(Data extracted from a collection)
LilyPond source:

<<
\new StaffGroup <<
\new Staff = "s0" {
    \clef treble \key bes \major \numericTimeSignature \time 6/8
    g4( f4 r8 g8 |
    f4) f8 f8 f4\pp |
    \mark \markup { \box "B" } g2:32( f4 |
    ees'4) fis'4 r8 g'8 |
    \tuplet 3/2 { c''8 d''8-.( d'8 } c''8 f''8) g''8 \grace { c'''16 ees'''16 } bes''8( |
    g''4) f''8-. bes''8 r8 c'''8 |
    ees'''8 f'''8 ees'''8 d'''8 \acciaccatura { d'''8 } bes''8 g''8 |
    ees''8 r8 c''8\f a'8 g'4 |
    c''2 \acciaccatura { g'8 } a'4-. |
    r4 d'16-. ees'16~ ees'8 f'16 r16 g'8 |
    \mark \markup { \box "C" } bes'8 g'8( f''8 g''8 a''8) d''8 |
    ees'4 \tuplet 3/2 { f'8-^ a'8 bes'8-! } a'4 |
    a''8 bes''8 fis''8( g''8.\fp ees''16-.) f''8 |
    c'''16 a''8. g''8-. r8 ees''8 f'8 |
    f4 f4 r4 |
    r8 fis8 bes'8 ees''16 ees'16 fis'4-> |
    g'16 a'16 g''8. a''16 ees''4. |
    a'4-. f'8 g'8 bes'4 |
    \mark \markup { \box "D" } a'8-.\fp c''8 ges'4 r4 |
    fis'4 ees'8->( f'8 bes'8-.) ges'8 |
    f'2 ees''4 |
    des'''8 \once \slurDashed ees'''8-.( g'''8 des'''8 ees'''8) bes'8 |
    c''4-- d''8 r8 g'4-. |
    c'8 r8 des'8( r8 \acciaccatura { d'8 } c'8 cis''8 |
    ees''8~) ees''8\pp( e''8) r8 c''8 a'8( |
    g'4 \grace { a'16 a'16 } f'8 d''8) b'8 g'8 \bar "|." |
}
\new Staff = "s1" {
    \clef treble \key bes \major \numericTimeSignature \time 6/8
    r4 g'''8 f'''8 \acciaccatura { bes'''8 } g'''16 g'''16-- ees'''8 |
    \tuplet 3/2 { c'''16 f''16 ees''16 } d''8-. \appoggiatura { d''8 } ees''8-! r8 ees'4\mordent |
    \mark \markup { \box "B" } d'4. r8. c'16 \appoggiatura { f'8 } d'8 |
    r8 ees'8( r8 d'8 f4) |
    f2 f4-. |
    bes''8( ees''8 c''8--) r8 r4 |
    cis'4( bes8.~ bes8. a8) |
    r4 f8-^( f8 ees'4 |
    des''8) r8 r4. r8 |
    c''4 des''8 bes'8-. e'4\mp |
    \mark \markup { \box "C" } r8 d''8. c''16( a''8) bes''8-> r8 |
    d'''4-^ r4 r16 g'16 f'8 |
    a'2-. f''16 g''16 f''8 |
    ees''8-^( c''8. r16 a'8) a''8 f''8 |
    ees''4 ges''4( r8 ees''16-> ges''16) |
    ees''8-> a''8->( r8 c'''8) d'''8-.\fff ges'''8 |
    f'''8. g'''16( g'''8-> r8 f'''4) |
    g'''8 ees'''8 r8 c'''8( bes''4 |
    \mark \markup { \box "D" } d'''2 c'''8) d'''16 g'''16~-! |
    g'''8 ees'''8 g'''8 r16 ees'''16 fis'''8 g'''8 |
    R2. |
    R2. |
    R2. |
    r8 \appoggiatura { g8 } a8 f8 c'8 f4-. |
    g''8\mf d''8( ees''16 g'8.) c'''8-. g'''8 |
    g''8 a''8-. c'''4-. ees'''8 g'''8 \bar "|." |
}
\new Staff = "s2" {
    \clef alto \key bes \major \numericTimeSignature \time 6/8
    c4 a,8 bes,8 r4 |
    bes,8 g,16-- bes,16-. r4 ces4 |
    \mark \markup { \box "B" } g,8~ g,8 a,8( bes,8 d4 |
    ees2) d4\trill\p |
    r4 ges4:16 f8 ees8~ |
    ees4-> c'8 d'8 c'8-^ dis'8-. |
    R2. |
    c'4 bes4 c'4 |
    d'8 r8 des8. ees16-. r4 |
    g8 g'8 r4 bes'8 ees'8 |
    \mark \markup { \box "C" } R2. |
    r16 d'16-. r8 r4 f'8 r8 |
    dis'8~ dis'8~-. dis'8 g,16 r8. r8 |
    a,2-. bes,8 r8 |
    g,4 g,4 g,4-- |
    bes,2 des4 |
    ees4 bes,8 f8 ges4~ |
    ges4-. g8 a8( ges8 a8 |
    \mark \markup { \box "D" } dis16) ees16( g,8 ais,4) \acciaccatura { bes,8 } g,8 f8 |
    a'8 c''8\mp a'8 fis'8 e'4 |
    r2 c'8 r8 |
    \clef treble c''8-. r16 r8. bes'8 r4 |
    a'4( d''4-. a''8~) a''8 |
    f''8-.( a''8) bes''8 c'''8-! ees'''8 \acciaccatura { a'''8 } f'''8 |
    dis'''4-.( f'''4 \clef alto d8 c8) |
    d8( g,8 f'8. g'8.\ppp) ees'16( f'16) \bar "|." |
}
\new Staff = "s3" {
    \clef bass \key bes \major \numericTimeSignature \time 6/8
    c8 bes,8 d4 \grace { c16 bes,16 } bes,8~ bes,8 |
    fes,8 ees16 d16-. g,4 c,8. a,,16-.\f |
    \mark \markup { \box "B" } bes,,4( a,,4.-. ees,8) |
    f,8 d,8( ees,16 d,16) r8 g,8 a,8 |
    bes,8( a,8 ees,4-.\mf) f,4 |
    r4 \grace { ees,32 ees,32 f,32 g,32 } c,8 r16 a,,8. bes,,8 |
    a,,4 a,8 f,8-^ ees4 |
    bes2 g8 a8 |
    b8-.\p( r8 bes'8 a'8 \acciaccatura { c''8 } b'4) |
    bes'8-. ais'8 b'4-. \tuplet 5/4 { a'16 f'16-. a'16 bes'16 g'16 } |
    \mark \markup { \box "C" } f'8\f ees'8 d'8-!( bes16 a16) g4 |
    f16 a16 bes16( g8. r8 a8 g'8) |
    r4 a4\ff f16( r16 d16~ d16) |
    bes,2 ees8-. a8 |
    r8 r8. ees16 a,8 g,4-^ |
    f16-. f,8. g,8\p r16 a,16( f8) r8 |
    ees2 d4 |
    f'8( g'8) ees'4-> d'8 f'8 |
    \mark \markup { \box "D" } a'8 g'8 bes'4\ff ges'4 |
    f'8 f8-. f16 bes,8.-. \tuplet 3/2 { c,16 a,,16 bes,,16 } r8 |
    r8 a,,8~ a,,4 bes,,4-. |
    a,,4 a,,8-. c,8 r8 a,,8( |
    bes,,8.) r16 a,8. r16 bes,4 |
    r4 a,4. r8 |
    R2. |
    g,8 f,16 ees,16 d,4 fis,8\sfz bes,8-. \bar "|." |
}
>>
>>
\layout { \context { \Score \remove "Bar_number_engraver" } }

▶ **Do this**
Report how many lines of the records contain the string "major", where case counts. Give only the number.

▶ **Task answer**
4